*TASK ITEM*.
Return each line of the listing that contains the string "down".

┌──

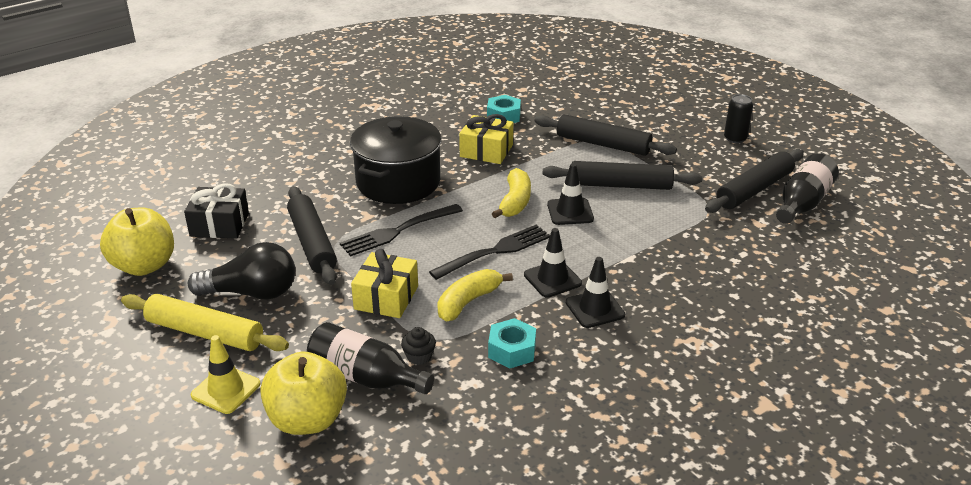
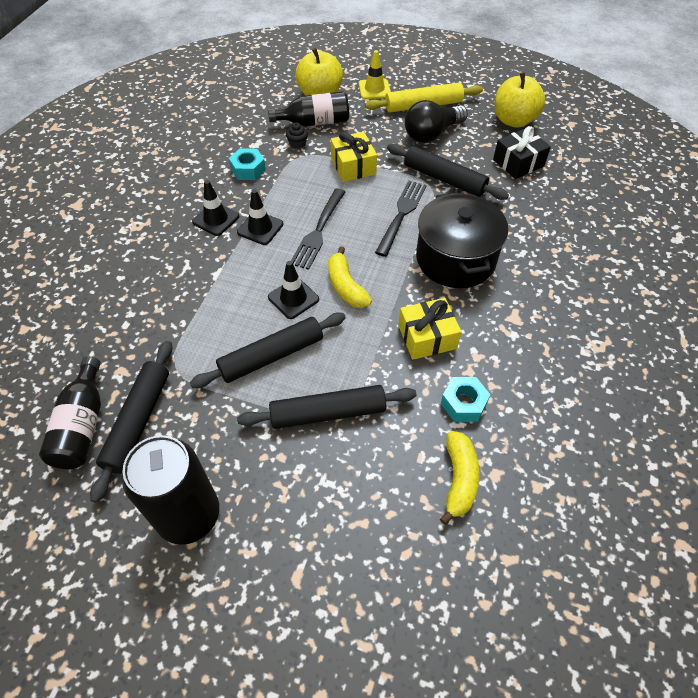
camera: 145 degrees right, 20 degrees up
(468, 302) = (301, 186): yellow banana -> yellow banana (459, 479)
(735, 138) = (188, 515): black can -> black can, size x2.09

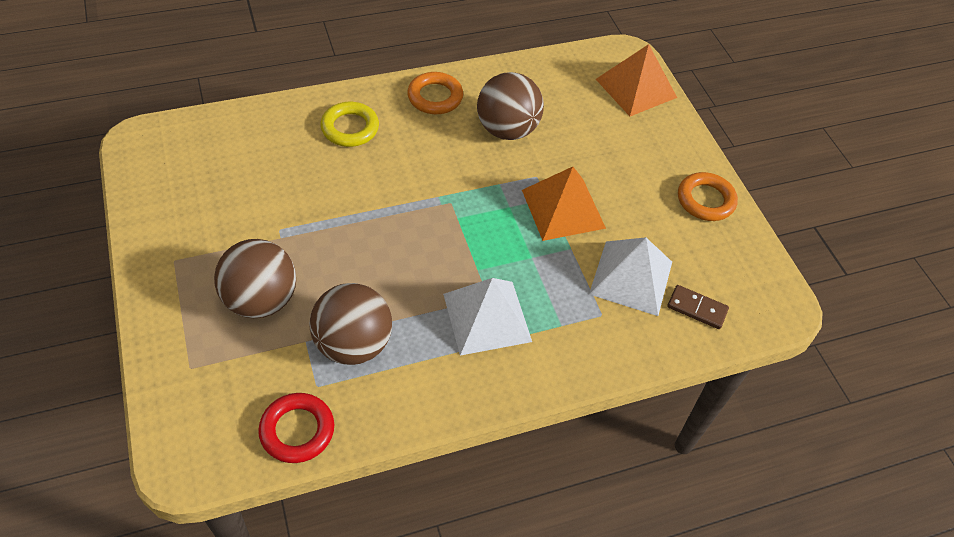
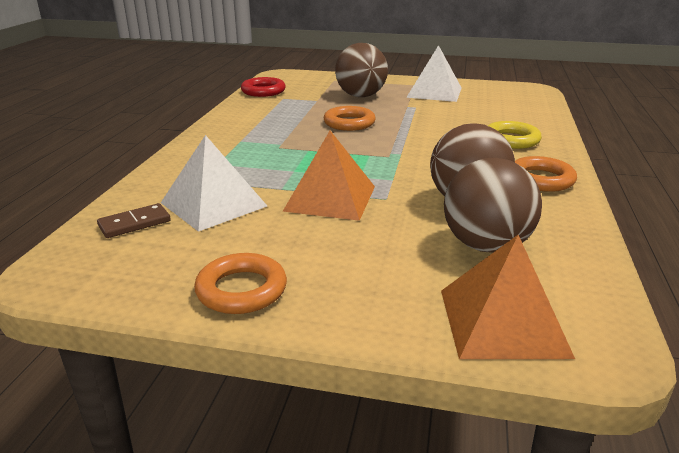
camera: 125 degrees right, 25 degrees down
(353, 344) = (298, 108): brown ball -> brown ball (486, 245)
(377, 268) = (349, 123): none -> orange ring
(487, 317) = (263, 143): white pyramid -> white pyramid (434, 92)

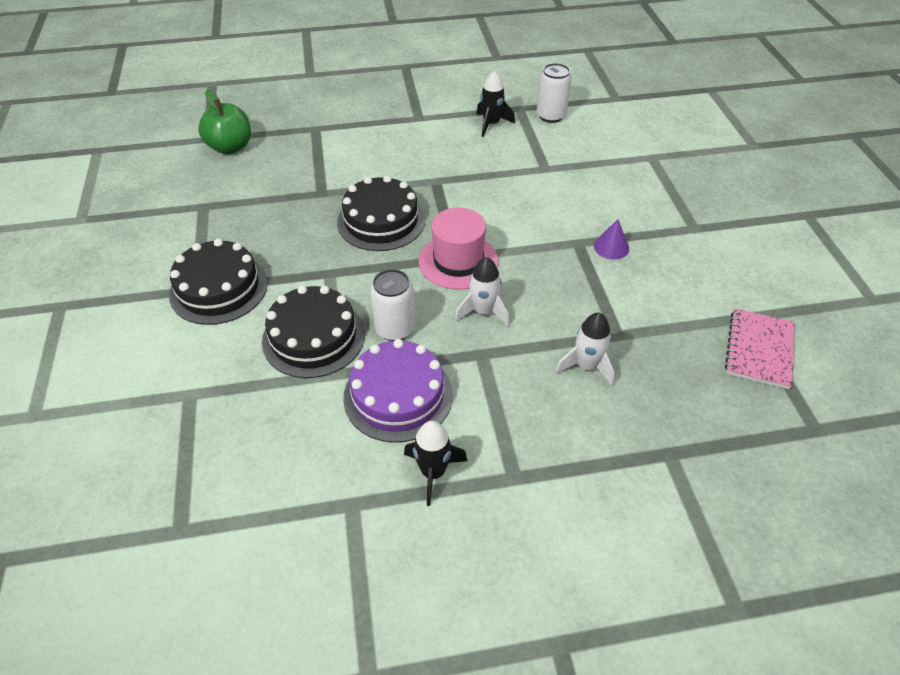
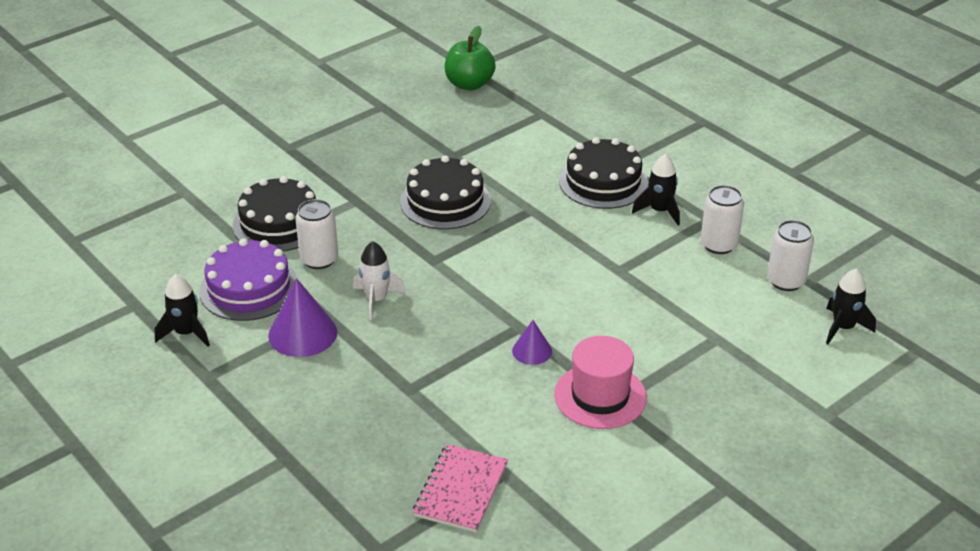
camera: 60 degrees right, 10 degrees down
(219, 288) = (296, 156): black cake -> black cake (603, 182)
(458, 261) = (429, 263): pink hat -> pink hat (600, 396)
(496, 379) = (302, 333): none -> purple cone
(586, 366) = (355, 381): white rocket -> none
(610, 106) = (786, 281): none -> white can
(672, 105) = (843, 328): none -> black rocket
(759, 349) = (461, 490): pink notebook -> pink notebook turned 60 degrees counterclockwise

└──

*ANSWER SECTION*.
camera: 125 degrees right, 25 degrees down
camera: 60 degrees right, 10 degrees down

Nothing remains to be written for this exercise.